### Exercise materials ###
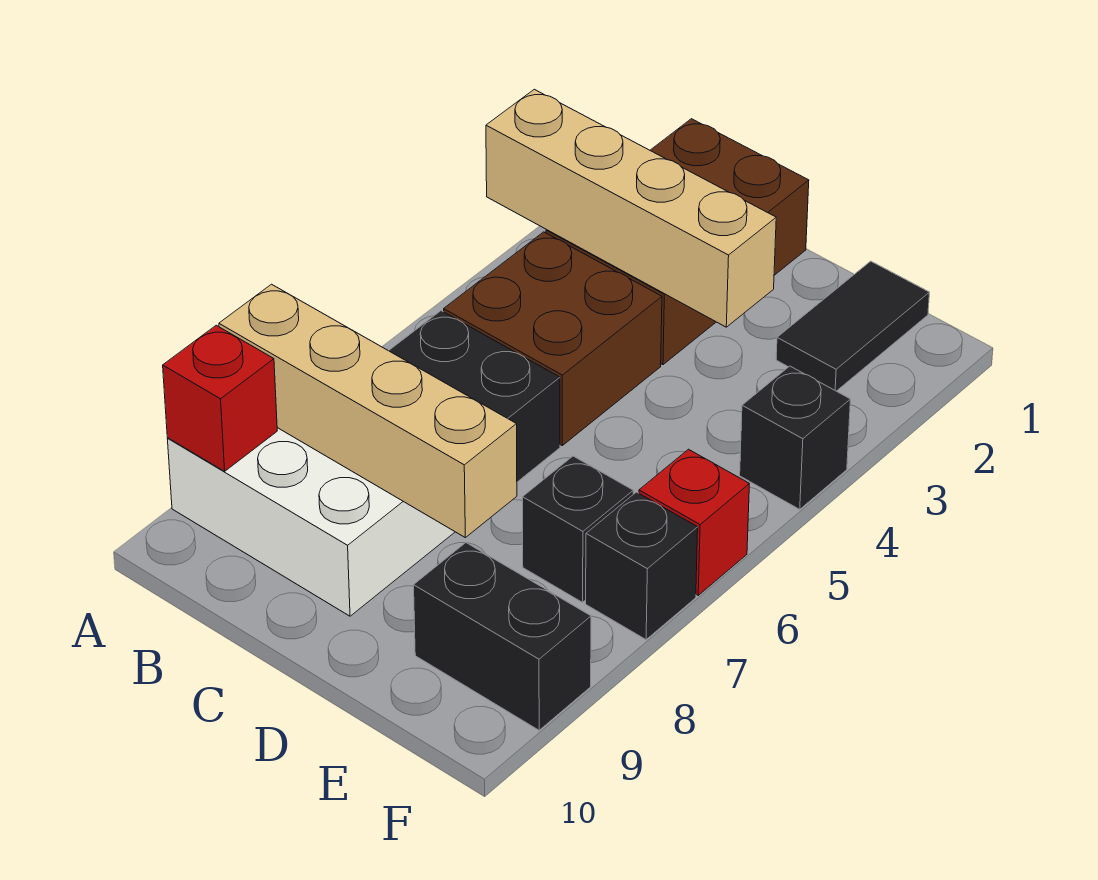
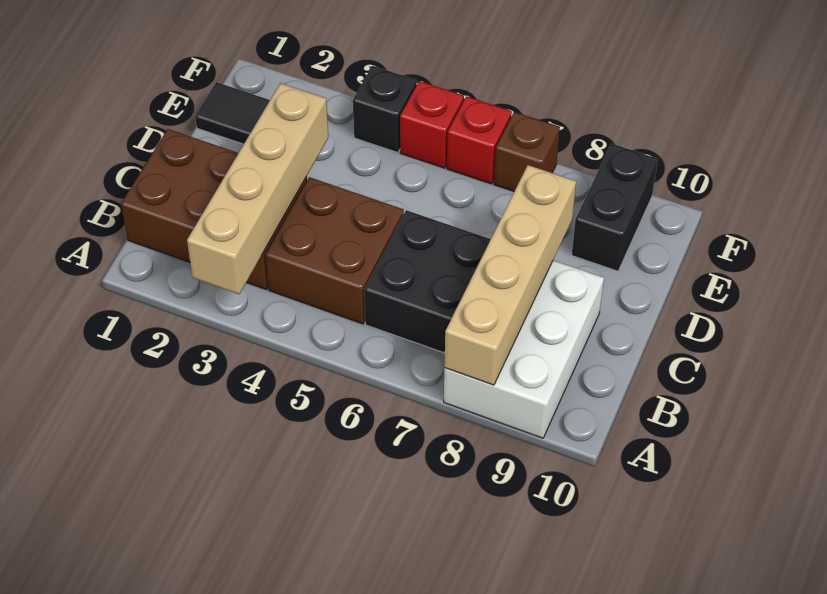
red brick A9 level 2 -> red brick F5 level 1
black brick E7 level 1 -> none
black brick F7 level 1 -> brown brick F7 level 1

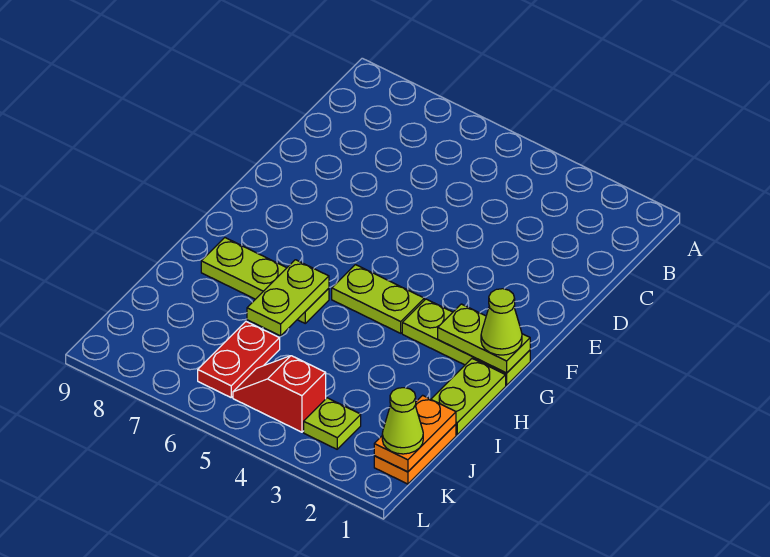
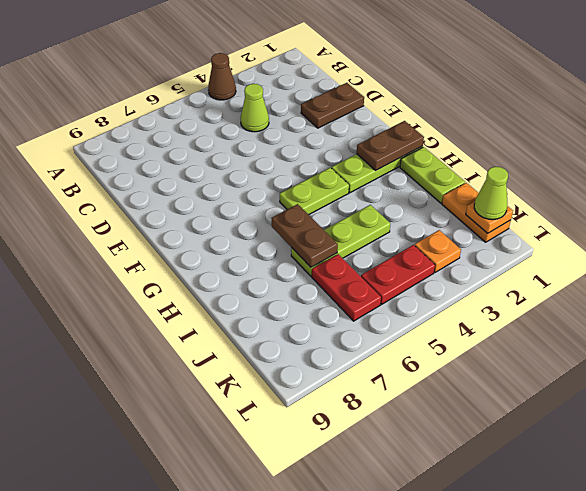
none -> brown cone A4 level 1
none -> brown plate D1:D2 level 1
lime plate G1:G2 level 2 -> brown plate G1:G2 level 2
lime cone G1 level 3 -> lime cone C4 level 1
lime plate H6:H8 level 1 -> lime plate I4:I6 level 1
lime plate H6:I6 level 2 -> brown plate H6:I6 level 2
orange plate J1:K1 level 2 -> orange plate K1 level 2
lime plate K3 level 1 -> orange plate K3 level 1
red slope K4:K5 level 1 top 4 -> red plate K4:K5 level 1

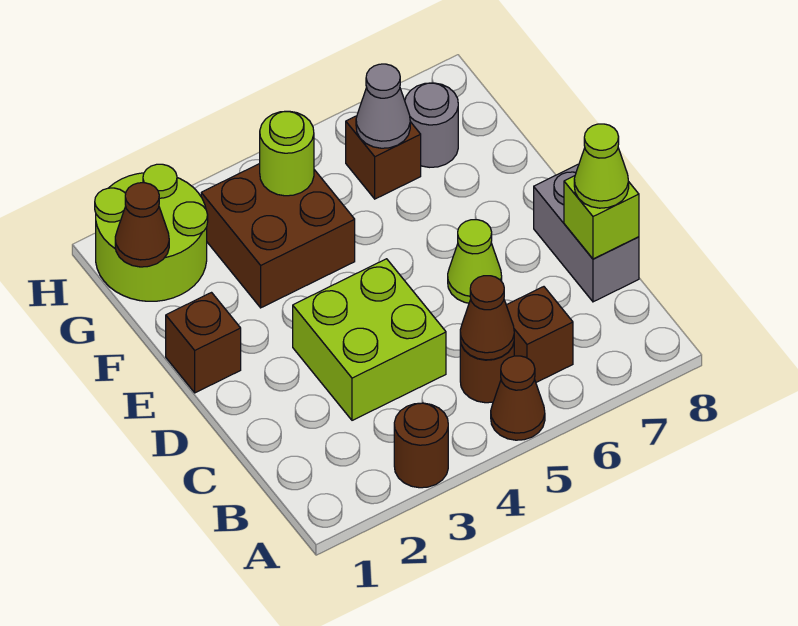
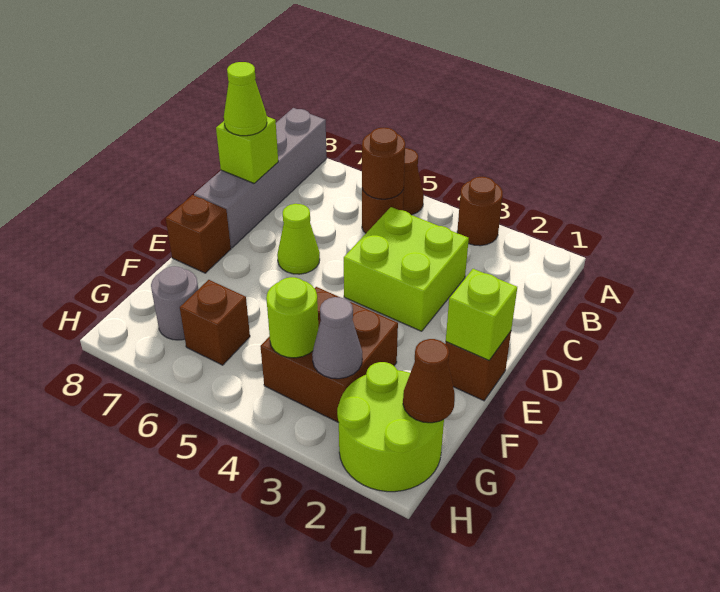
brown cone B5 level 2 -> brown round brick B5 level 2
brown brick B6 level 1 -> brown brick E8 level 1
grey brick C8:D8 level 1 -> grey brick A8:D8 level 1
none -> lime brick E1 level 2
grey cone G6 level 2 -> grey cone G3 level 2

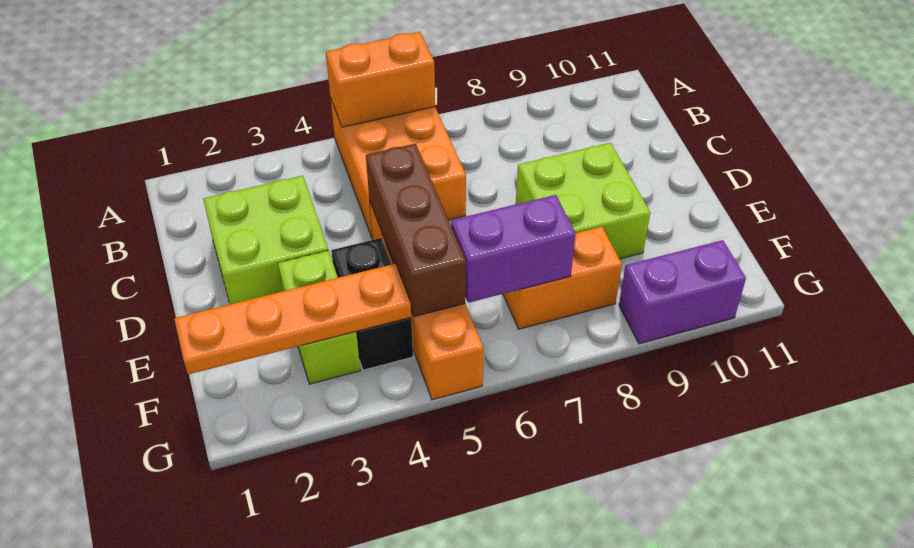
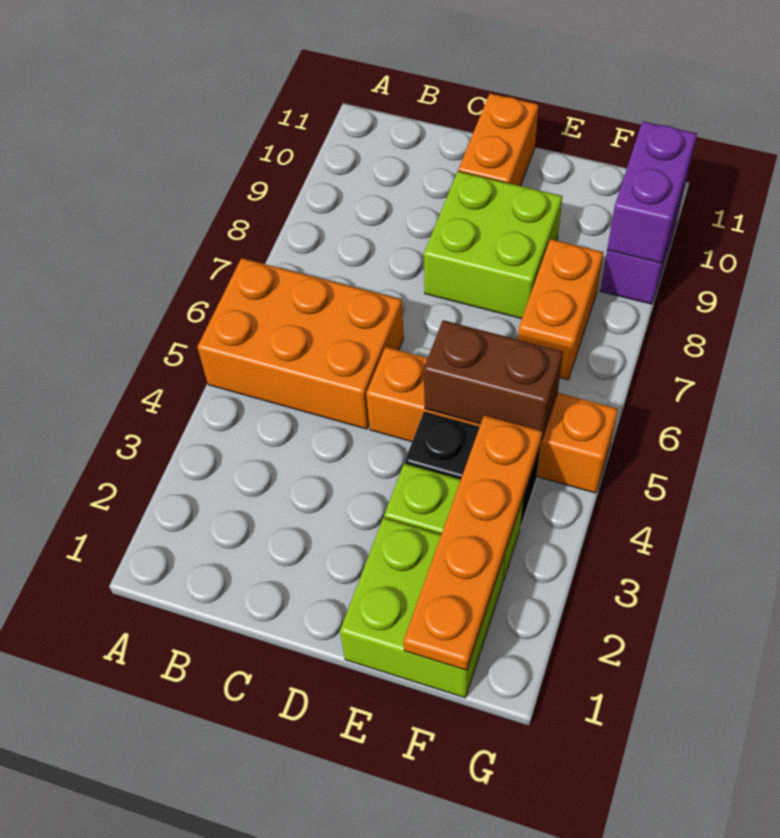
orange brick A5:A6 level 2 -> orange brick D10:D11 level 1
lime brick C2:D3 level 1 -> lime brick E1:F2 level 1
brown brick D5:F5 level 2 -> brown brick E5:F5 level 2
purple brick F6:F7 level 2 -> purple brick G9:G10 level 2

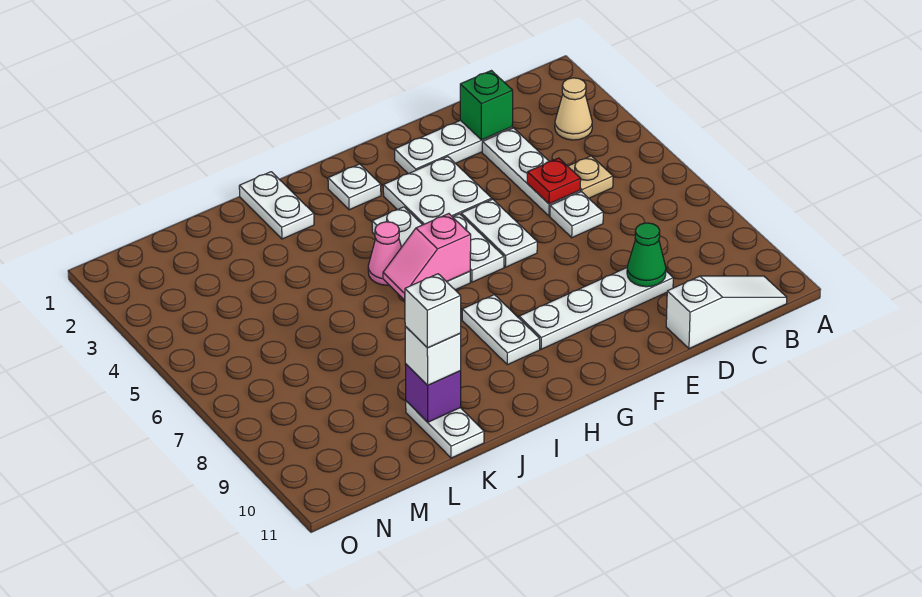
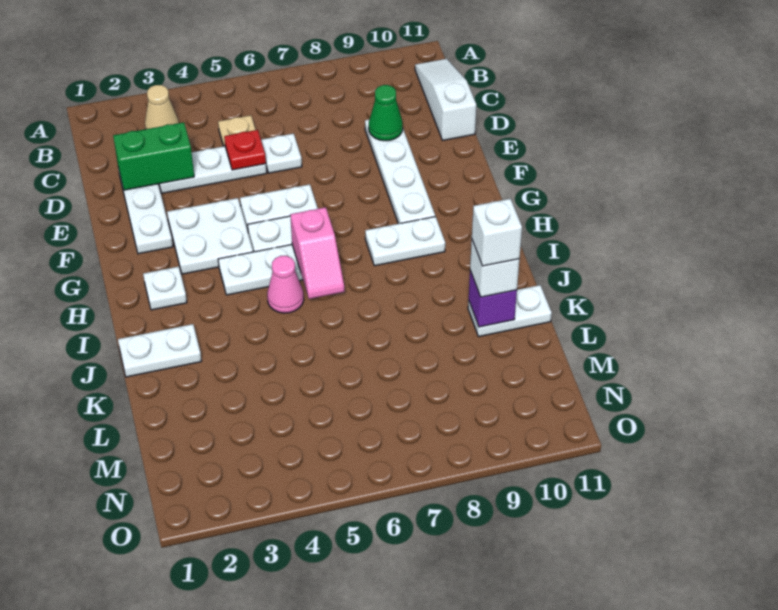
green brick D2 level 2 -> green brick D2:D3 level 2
###
In repeating the lines above, keep the wording exact and leave every picture out.

Output for this exercise:
red brick A9 level 2 -> red brick F5 level 1
black brick E7 level 1 -> none
black brick F7 level 1 -> brown brick F7 level 1

none -> brown cone A4 level 1
none -> brown plate D1:D2 level 1
lime plate G1:G2 level 2 -> brown plate G1:G2 level 2
lime cone G1 level 3 -> lime cone C4 level 1
lime plate H6:H8 level 1 -> lime plate I4:I6 level 1
lime plate H6:I6 level 2 -> brown plate H6:I6 level 2
orange plate J1:K1 level 2 -> orange plate K1 level 2
lime plate K3 level 1 -> orange plate K3 level 1
red slope K4:K5 level 1 top 4 -> red plate K4:K5 level 1

brown cone B5 level 2 -> brown round brick B5 level 2
brown brick B6 level 1 -> brown brick E8 level 1
grey brick C8:D8 level 1 -> grey brick A8:D8 level 1
none -> lime brick E1 level 2
grey cone G6 level 2 -> grey cone G3 level 2

orange brick A5:A6 level 2 -> orange brick D10:D11 level 1
lime brick C2:D3 level 1 -> lime brick E1:F2 level 1
brown brick D5:F5 level 2 -> brown brick E5:F5 level 2
purple brick F6:F7 level 2 -> purple brick G9:G10 level 2

green brick D2 level 2 -> green brick D2:D3 level 2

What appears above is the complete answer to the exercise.